-- STUDY MATERIAL follows --

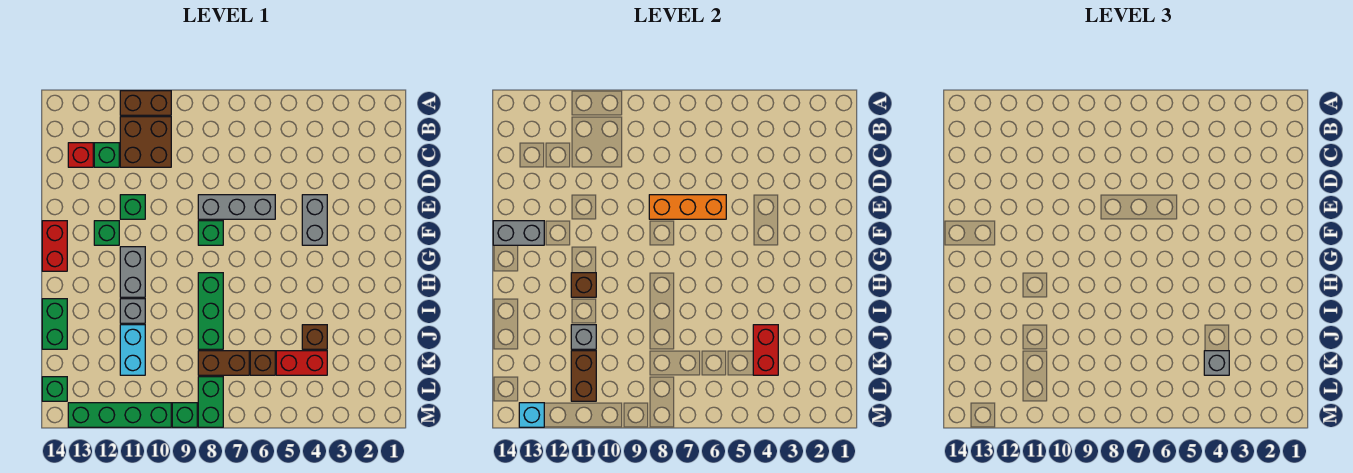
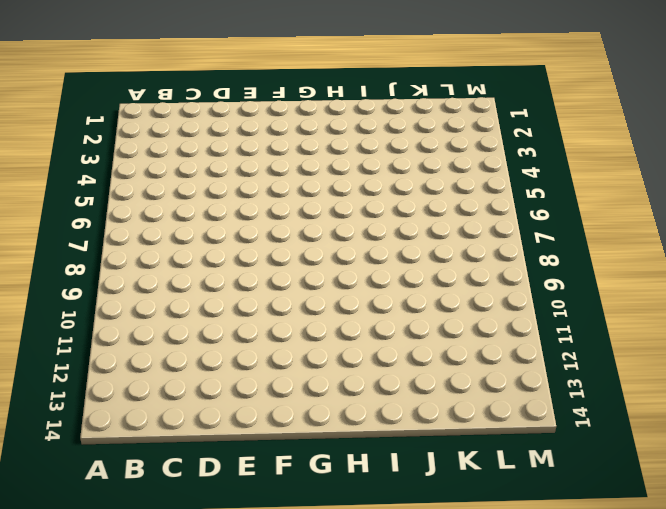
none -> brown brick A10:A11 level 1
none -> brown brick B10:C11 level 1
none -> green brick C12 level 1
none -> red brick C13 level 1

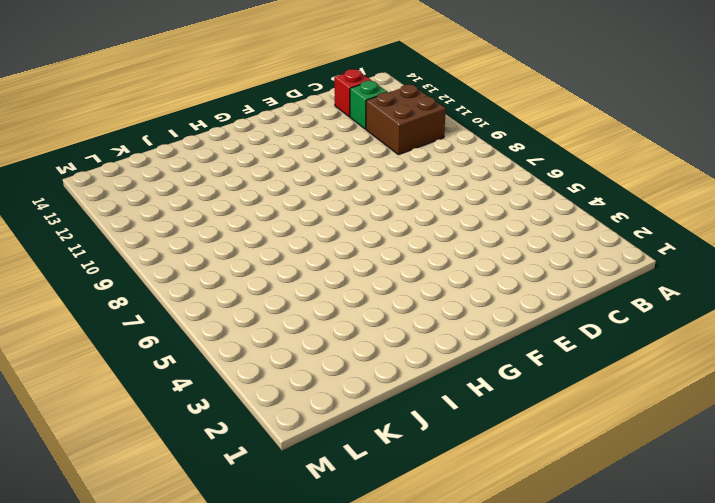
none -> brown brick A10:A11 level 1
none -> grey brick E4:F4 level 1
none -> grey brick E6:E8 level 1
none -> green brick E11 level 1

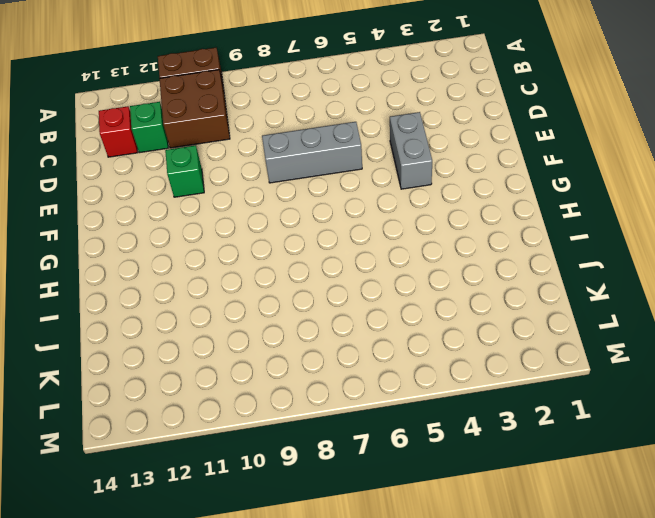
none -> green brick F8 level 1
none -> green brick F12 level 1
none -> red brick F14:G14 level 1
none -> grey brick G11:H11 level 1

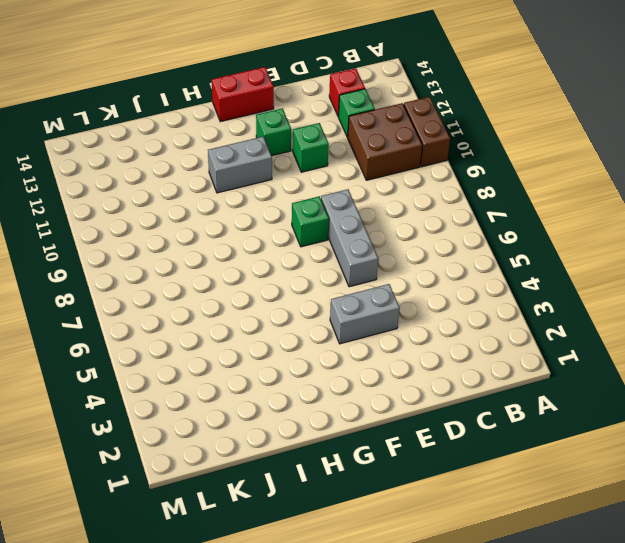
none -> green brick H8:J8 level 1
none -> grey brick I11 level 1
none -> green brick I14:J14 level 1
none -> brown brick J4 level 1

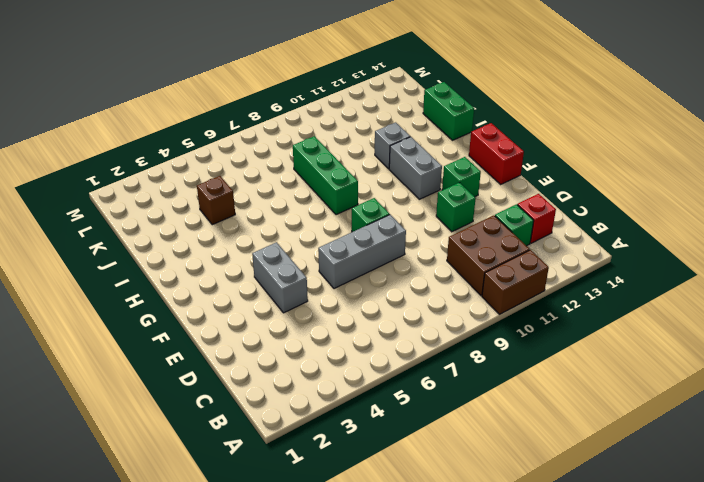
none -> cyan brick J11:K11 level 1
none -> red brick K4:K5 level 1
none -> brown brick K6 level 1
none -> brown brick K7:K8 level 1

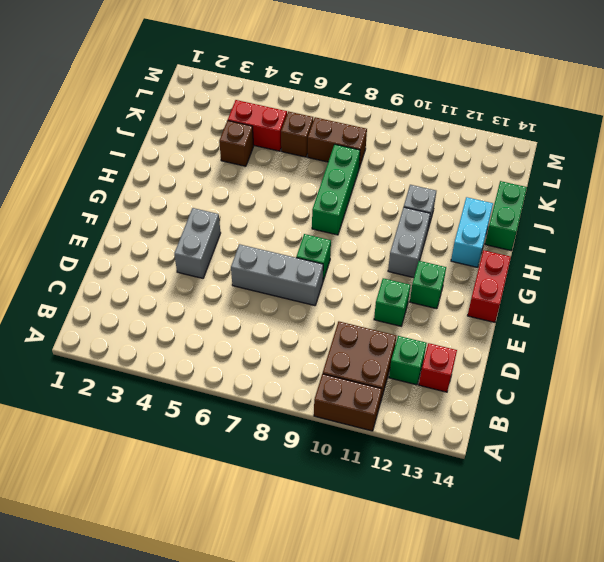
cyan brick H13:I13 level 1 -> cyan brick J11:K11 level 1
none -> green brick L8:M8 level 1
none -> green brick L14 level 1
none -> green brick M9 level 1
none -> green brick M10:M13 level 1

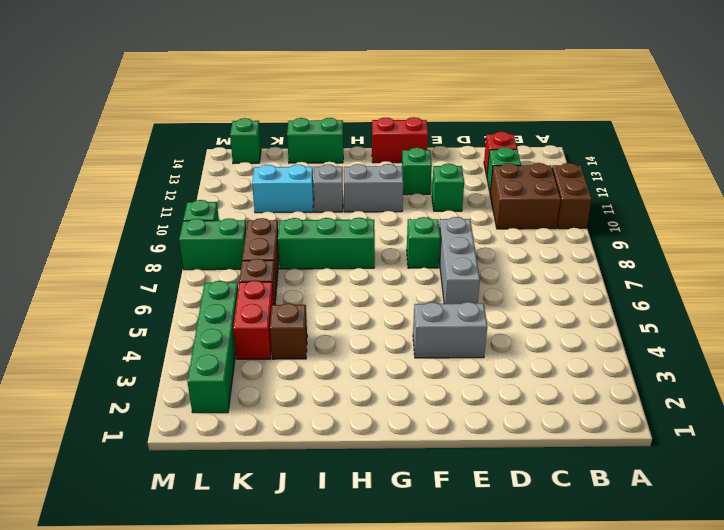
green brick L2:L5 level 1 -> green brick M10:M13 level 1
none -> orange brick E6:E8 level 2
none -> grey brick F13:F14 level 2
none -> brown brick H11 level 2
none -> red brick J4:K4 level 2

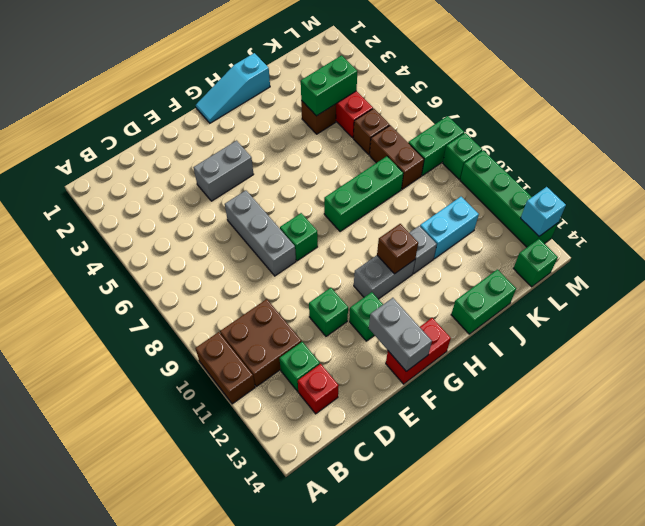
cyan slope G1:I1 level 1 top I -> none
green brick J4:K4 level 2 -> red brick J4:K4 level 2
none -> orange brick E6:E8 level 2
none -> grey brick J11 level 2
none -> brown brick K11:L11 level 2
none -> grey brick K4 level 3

-- STUDY MATERIAL concluded --

[WHAT YOU SHOULD DO] Where a line of the records has the string "grey", return that line.

[OUTPUT]
none -> grey brick E4:F4 level 1
none -> grey brick E6:E8 level 1
none -> grey brick G11:H11 level 1
none -> grey brick I11 level 1
none -> grey brick F13:F14 level 2
none -> grey brick J11 level 2
none -> grey brick K4 level 3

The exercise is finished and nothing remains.